## Data for review
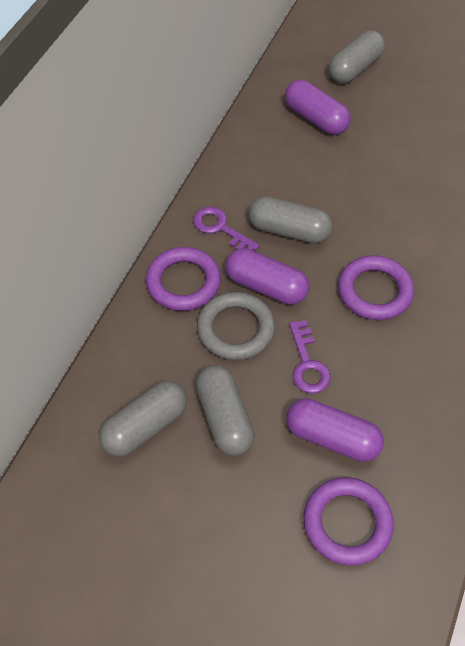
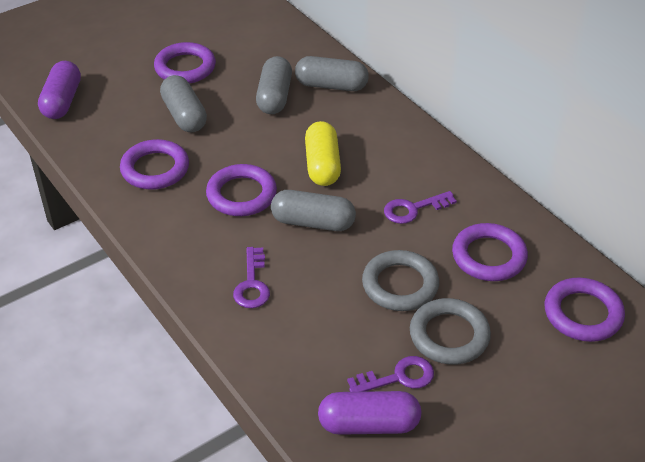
grey ring: 1 -> 2
purple capsule: 3 -> 2
purple key: 2 -> 3
purple ring: 3 -> 5
yellow capsule: 0 -> 1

## Aim of the task
Wherever a line in the entries above holds "purple", copy that line.

## Worked solution
purple capsule: 3 -> 2
purple key: 2 -> 3
purple ring: 3 -> 5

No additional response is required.